Information shown
..........

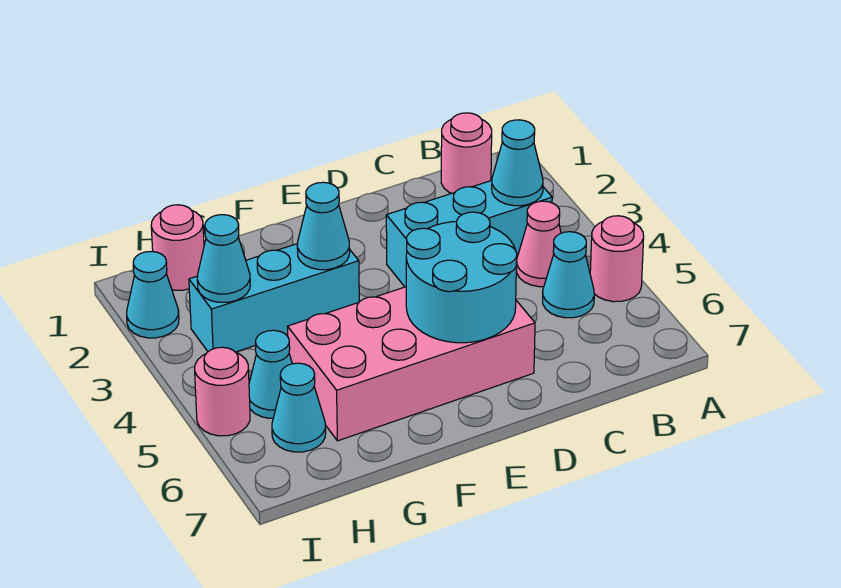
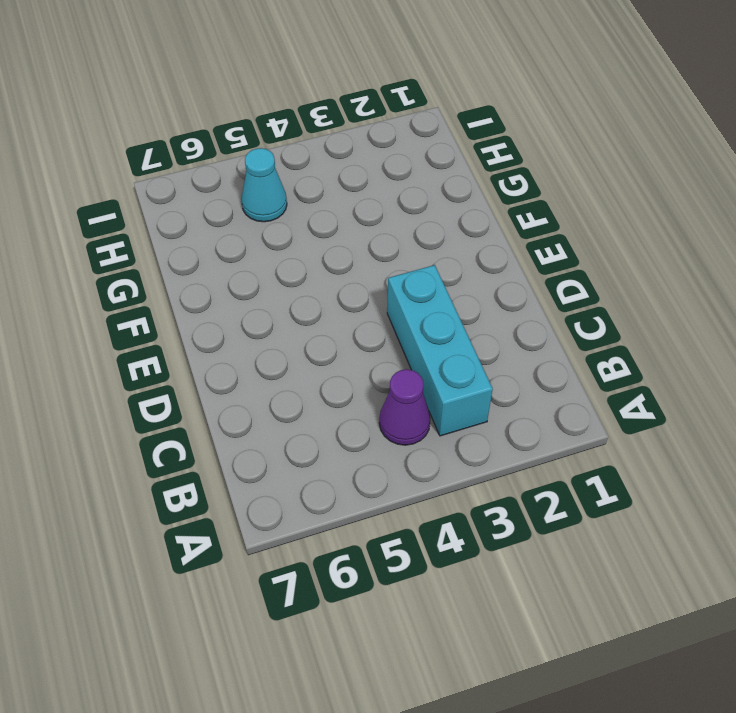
purple cone B4 level 1 -> pink cone B4 level 1
none -> pink round brick A5 level 1
none -> pink round brick B1 level 1
none -> cyan cone B5 level 1

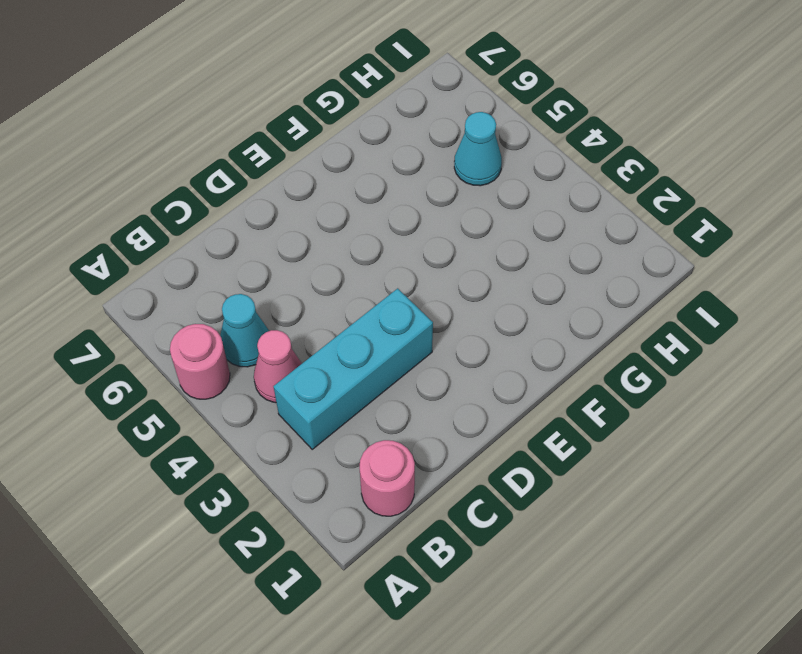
none -> pink brick D5:G6 level 1
none -> cyan brick F3:H3 level 1
none -> pink round brick H1 level 1

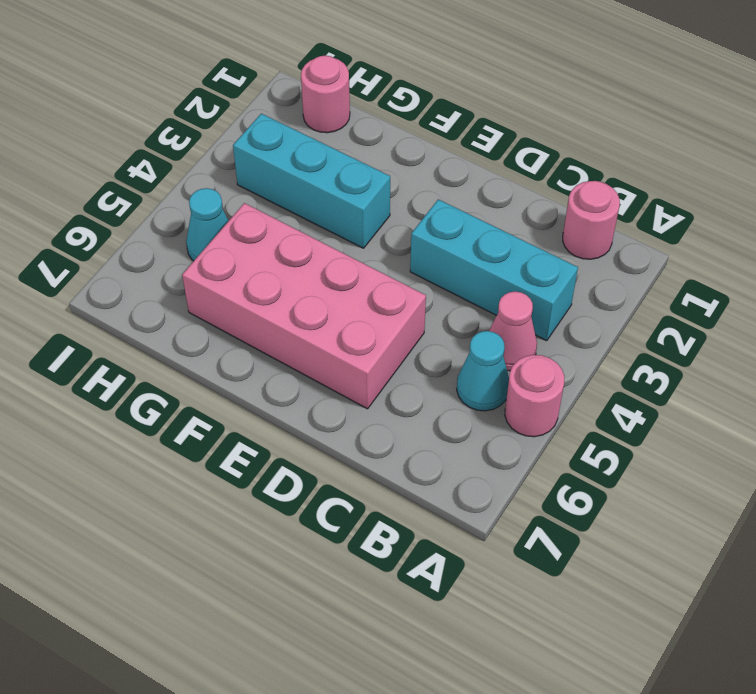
none -> cyan cone H6 level 1
none -> cyan cone I2 level 1
none -> pink round brick I5 level 1

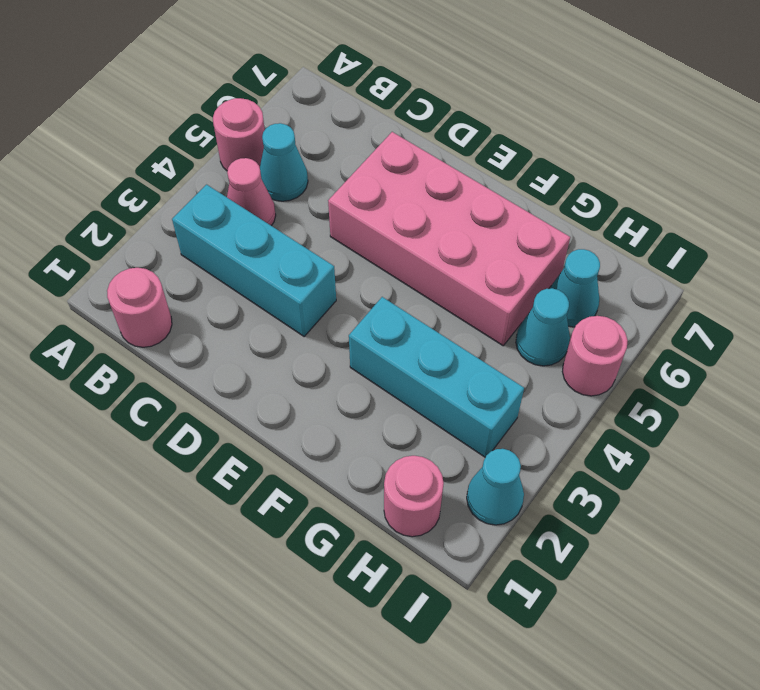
none -> cyan cone B3 level 2
none -> cyan round brick D5:E6 level 2
none -> cyan cone F3 level 2

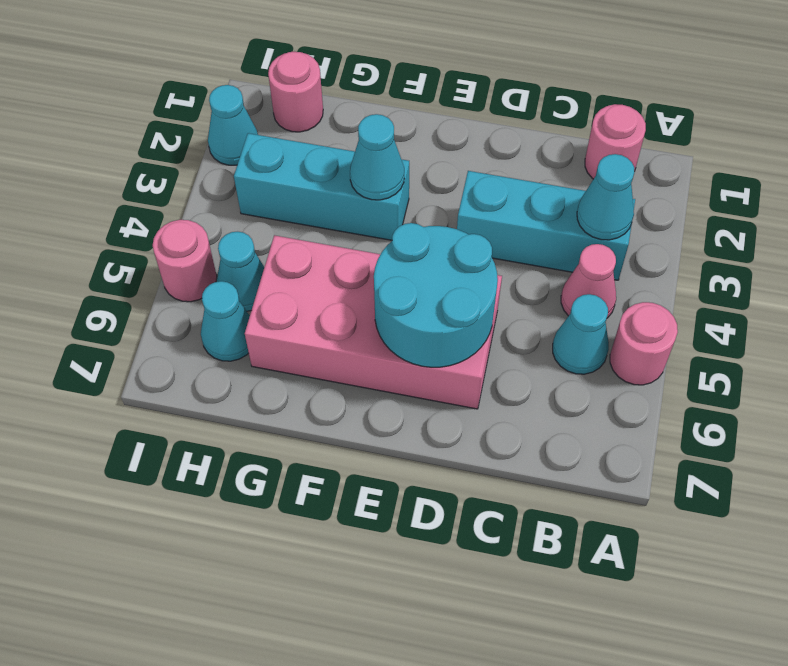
none -> cyan cone H3 level 2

..........

What you need to do
Write the records above out again exactly, with no pictures in your copy.

Solution for this exercise
purple cone B4 level 1 -> pink cone B4 level 1
none -> pink round brick A5 level 1
none -> pink round brick B1 level 1
none -> cyan cone B5 level 1

none -> pink brick D5:G6 level 1
none -> cyan brick F3:H3 level 1
none -> pink round brick H1 level 1

none -> cyan cone H6 level 1
none -> cyan cone I2 level 1
none -> pink round brick I5 level 1

none -> cyan cone B3 level 2
none -> cyan round brick D5:E6 level 2
none -> cyan cone F3 level 2

none -> cyan cone H3 level 2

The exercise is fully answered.